### The problem:
In the records below, find the line with "IC1 pin PB4: +3V3 -> MODE" and repeat it and every line after it, exactly, without any pictures.

[Structured diff data]
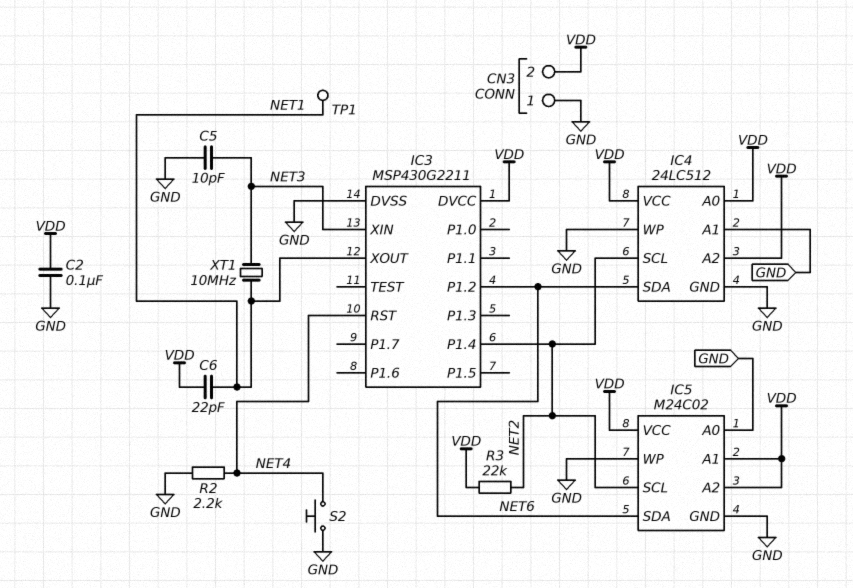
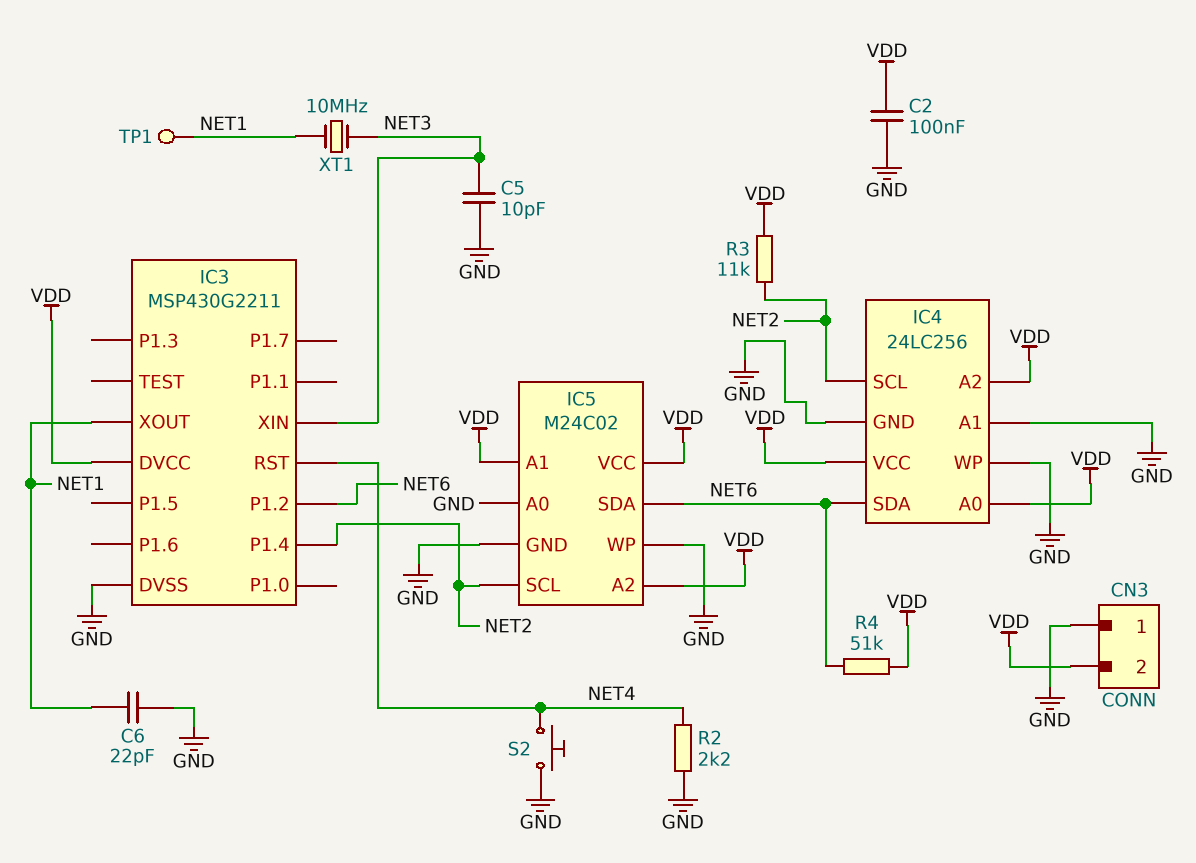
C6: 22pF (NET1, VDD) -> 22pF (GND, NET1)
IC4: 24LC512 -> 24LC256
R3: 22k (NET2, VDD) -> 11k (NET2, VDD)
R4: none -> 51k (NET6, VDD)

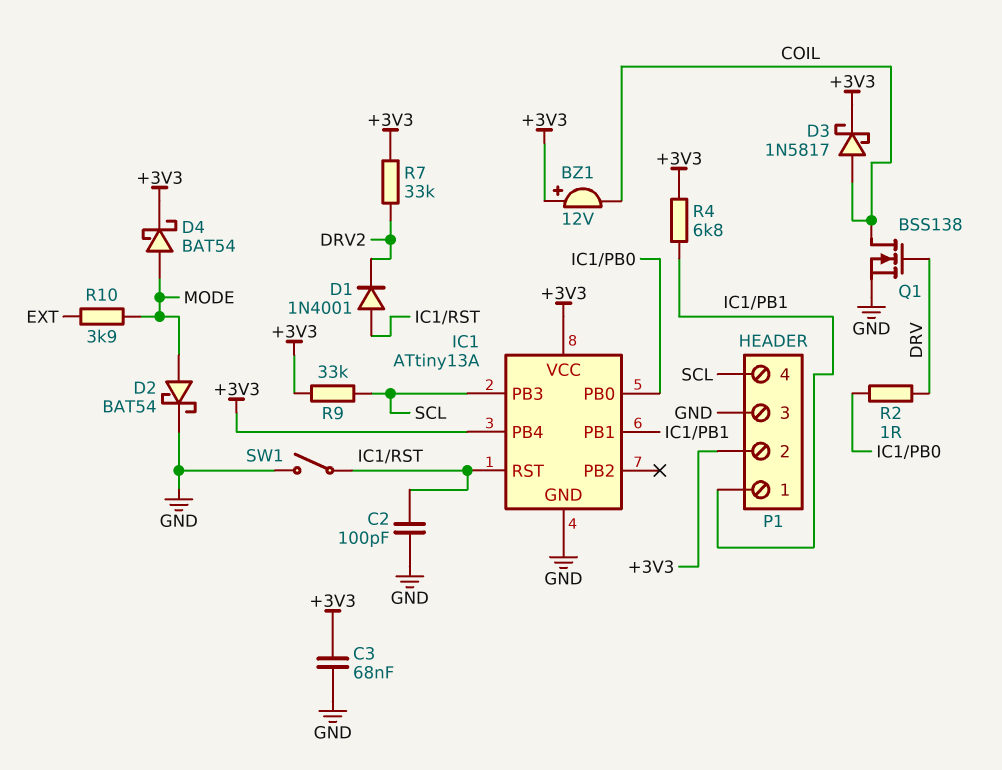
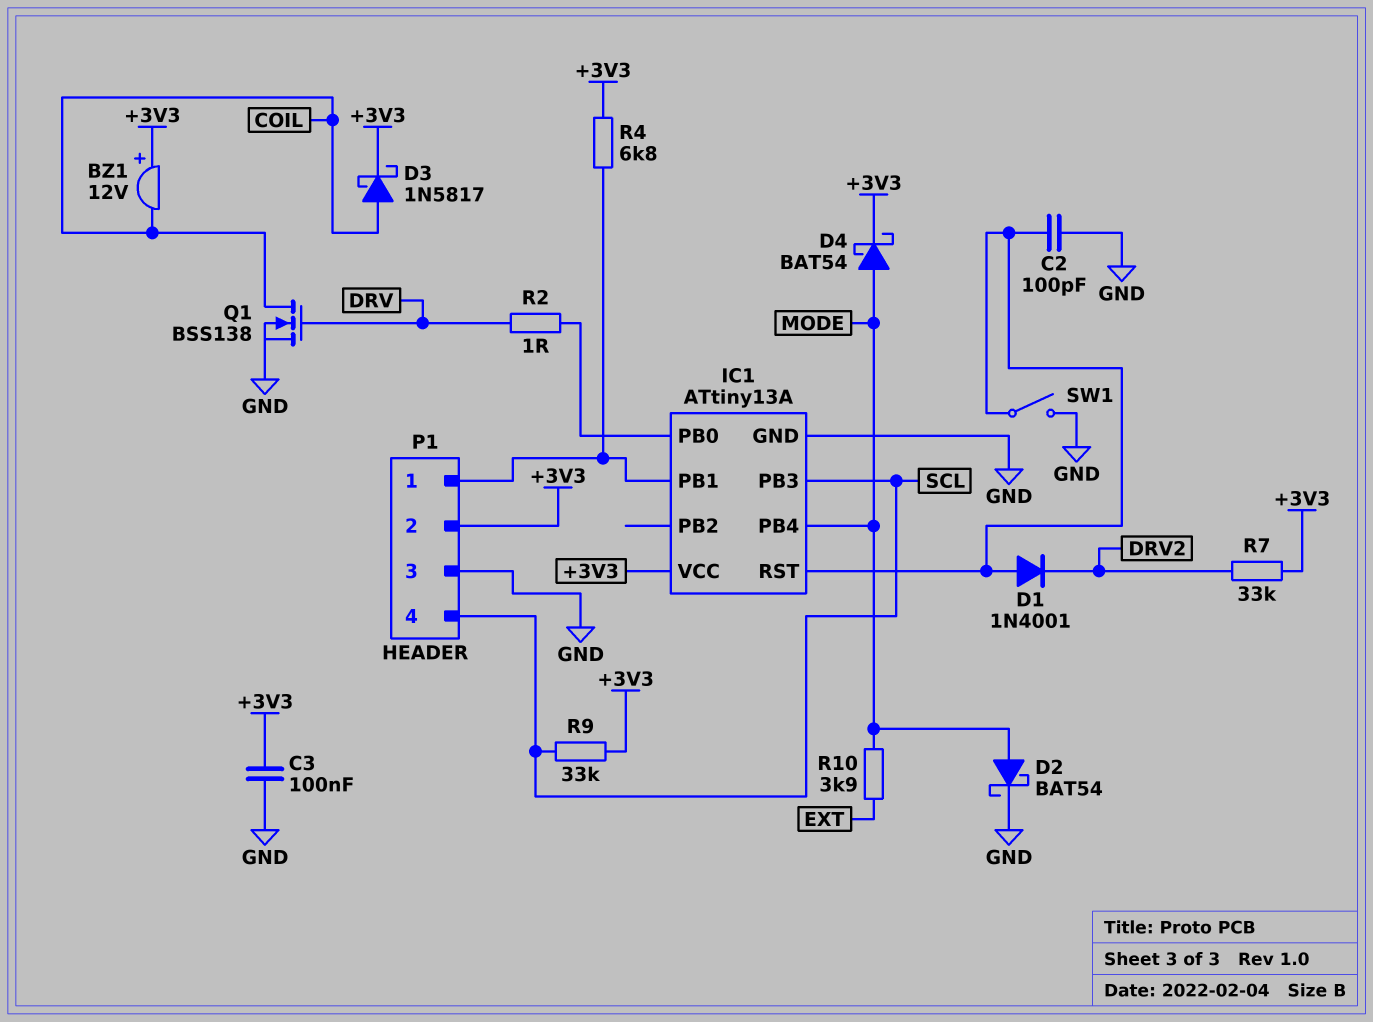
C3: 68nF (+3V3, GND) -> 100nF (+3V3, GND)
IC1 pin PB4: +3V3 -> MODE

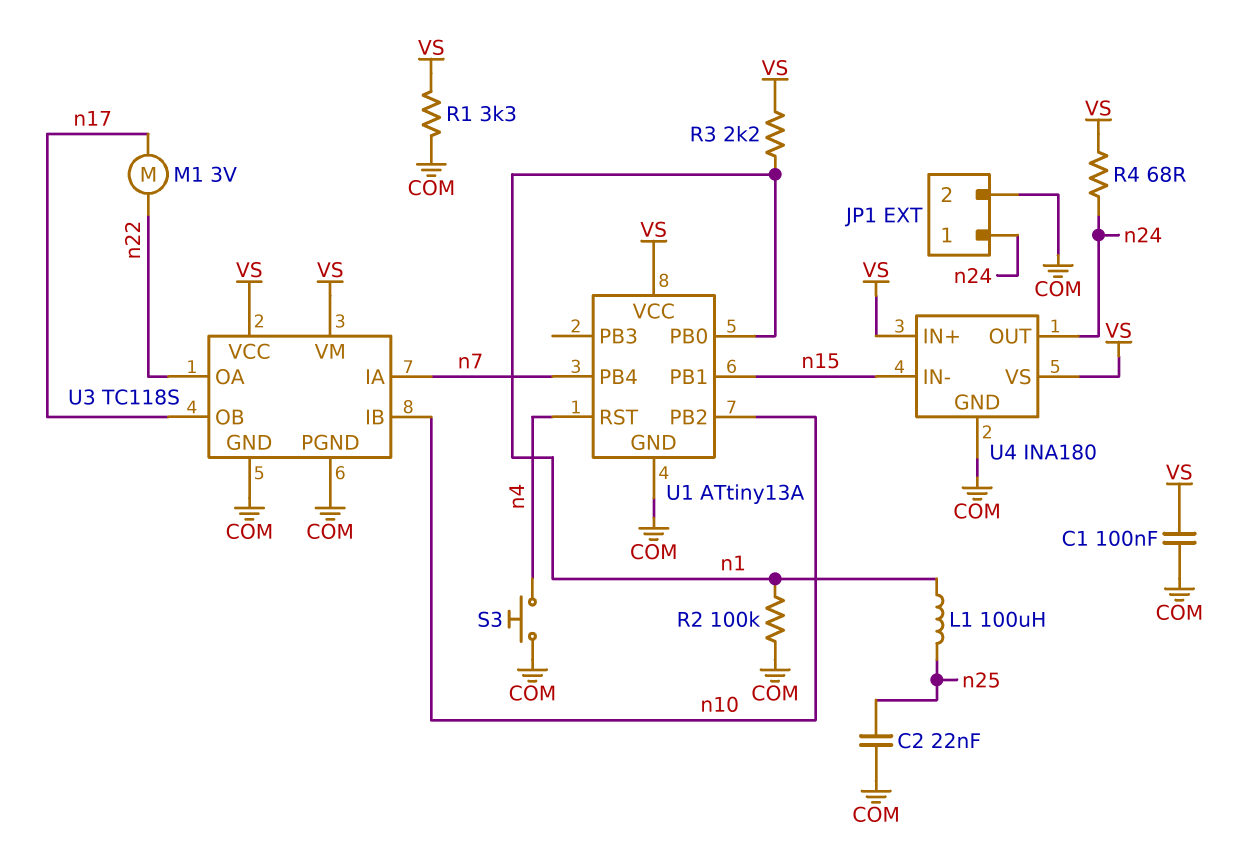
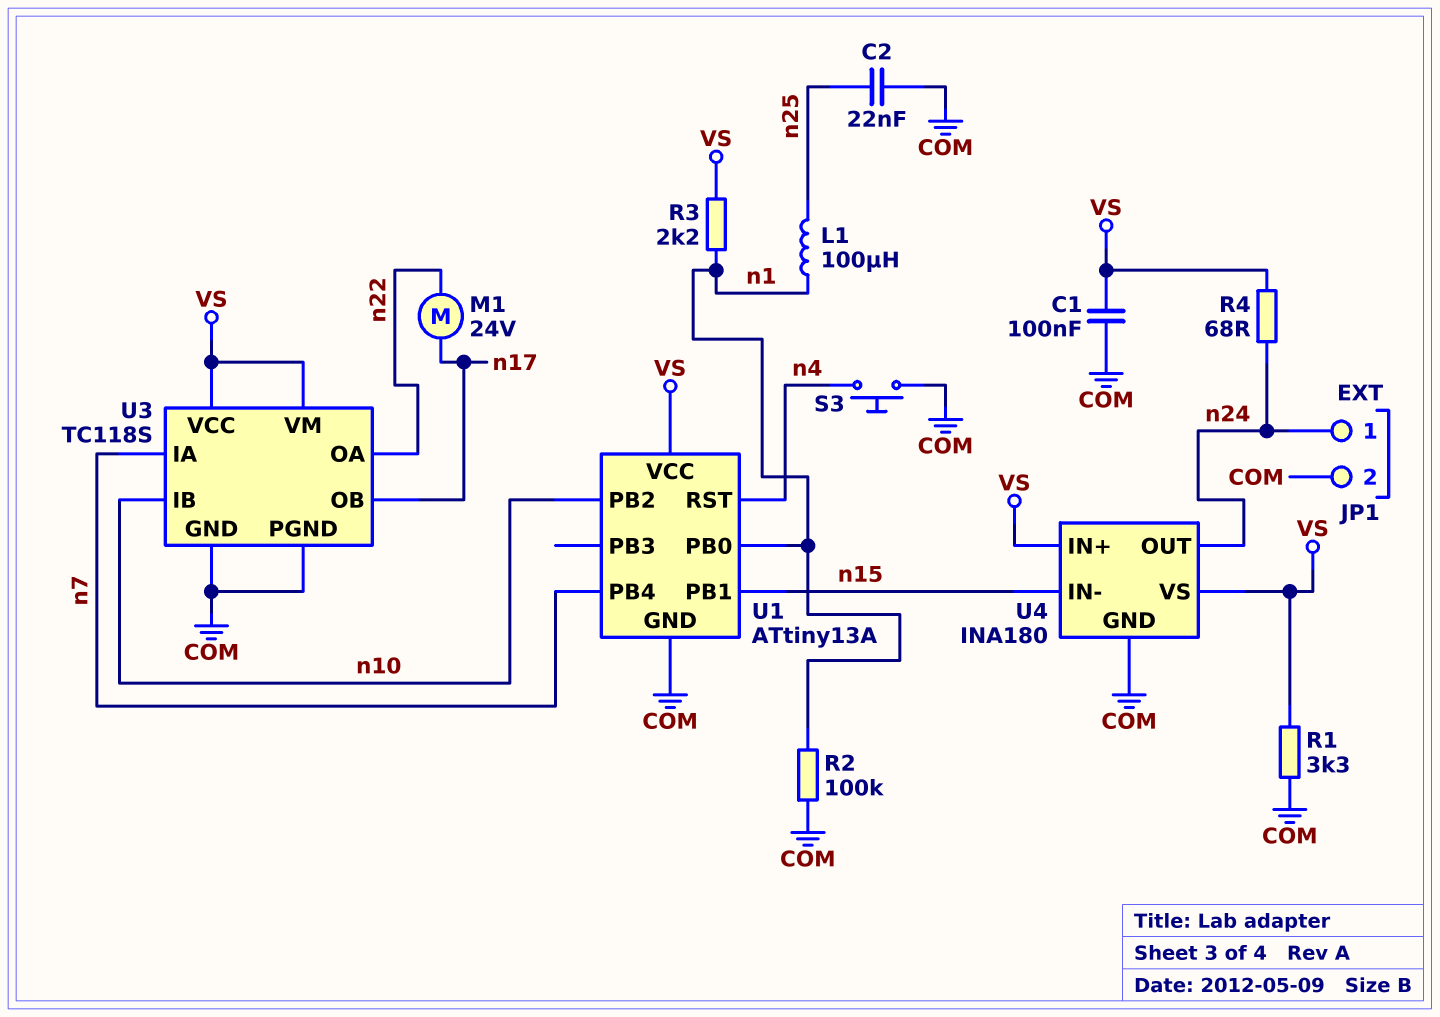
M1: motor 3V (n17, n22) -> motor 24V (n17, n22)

### Solution to this task:
IC1 pin PB4: +3V3 -> MODE

M1: motor 3V (n17, n22) -> motor 24V (n17, n22)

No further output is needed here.